-- Work to be completed --
Output only the entries, exactly as given, without the pictures.

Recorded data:
^^^^^^^^^^^^^^^^

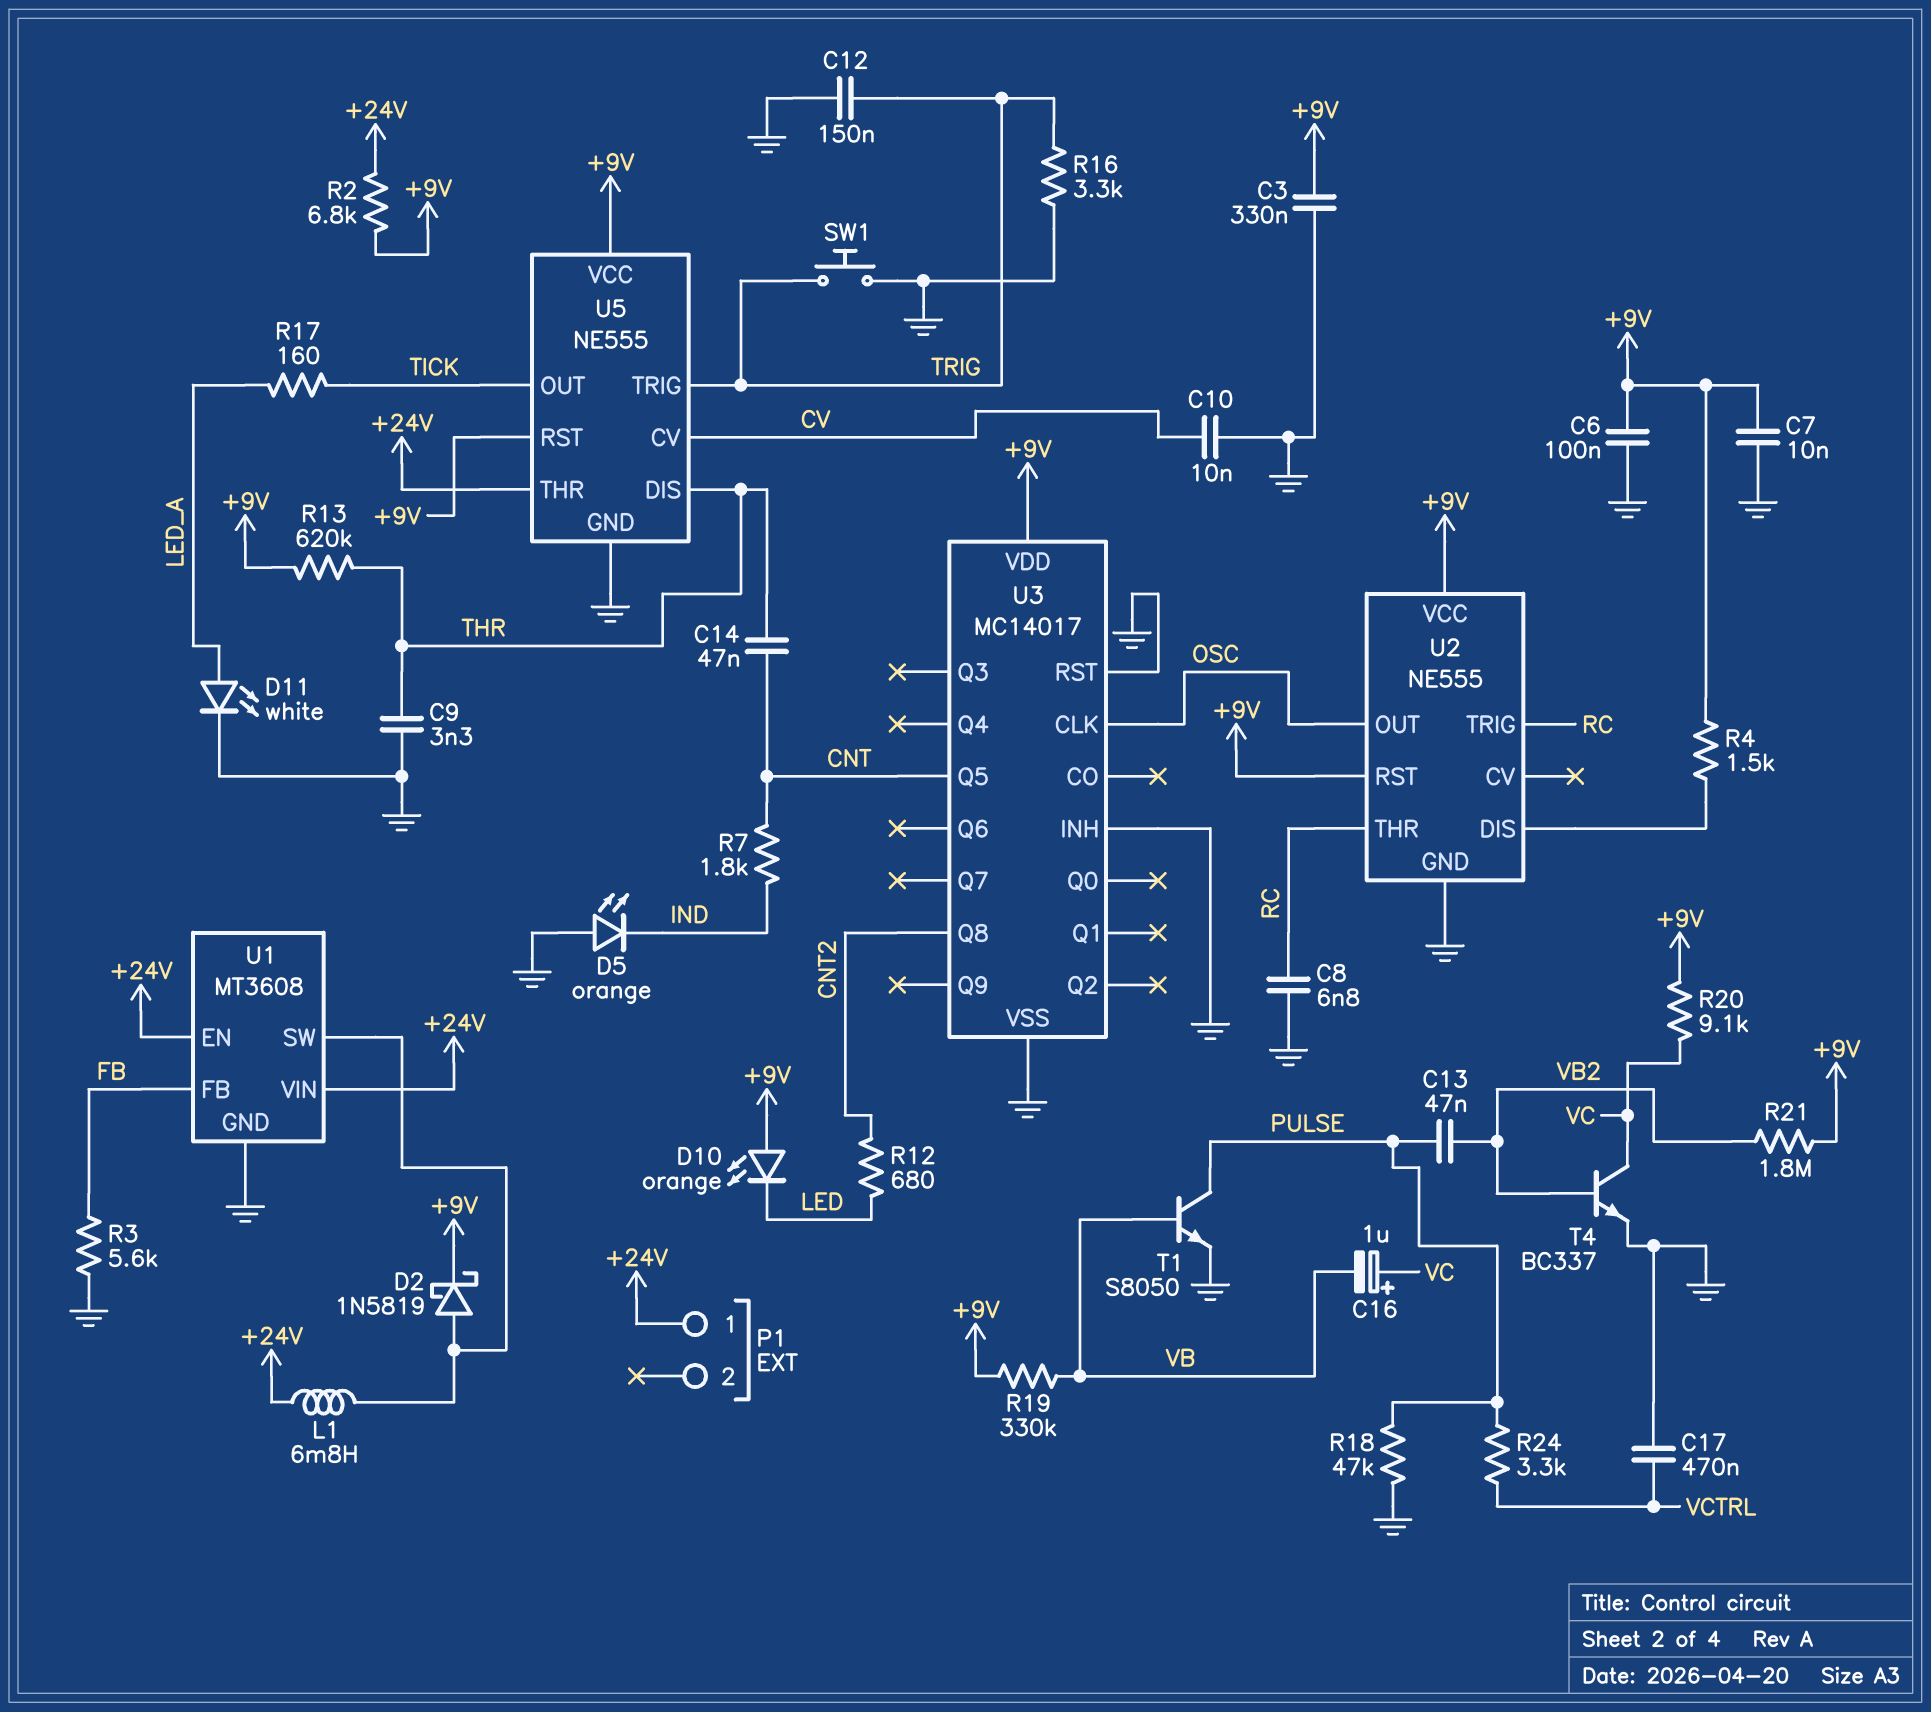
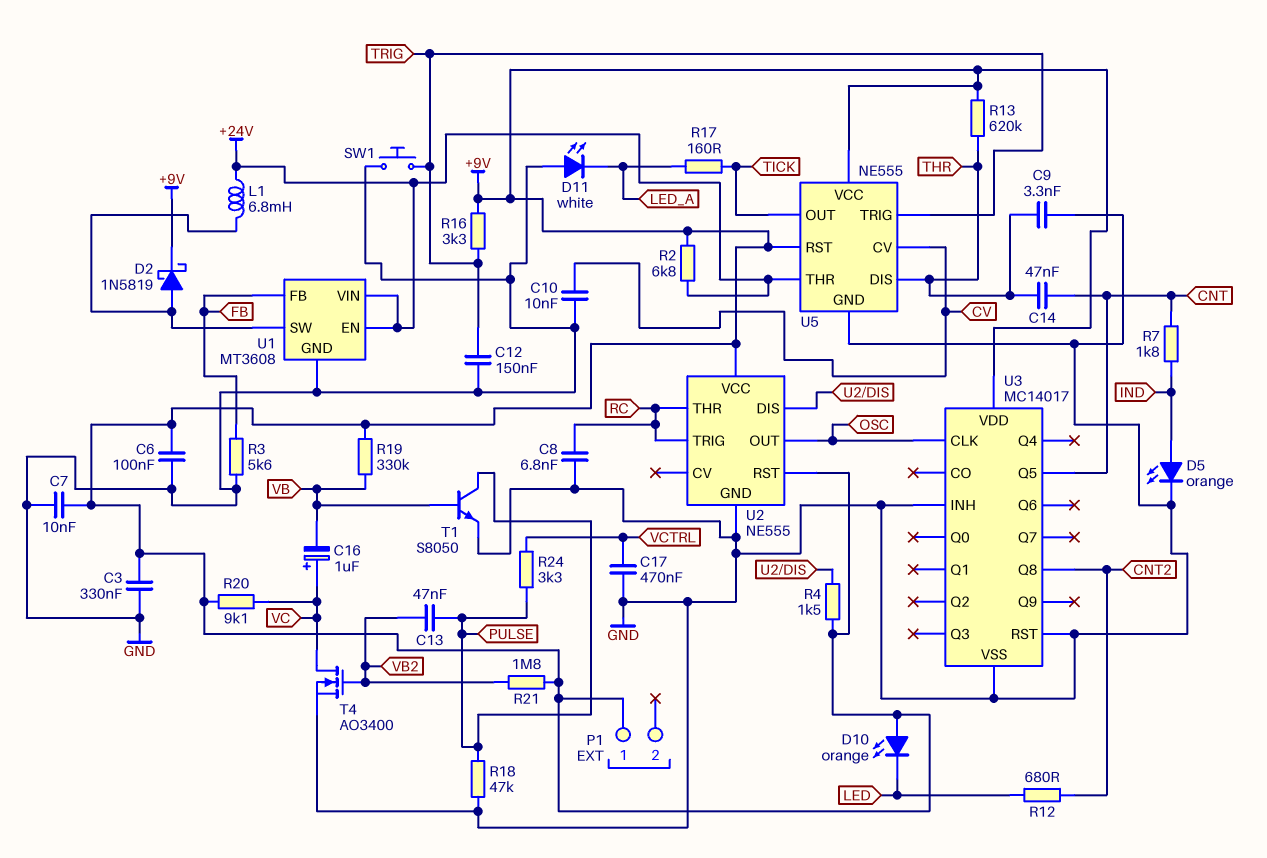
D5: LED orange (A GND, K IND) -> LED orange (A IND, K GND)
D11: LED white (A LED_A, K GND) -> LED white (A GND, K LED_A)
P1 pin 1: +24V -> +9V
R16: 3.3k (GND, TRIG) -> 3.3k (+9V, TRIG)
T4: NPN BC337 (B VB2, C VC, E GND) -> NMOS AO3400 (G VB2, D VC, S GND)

^^^^^^^^^^^^^^^^

-- Worked solution --
D5: LED orange (A GND, K IND) -> LED orange (A IND, K GND)
D11: LED white (A LED_A, K GND) -> LED white (A GND, K LED_A)
P1 pin 1: +24V -> +9V
R16: 3.3k (GND, TRIG) -> 3.3k (+9V, TRIG)
T4: NPN BC337 (B VB2, C VC, E GND) -> NMOS AO3400 (G VB2, D VC, S GND)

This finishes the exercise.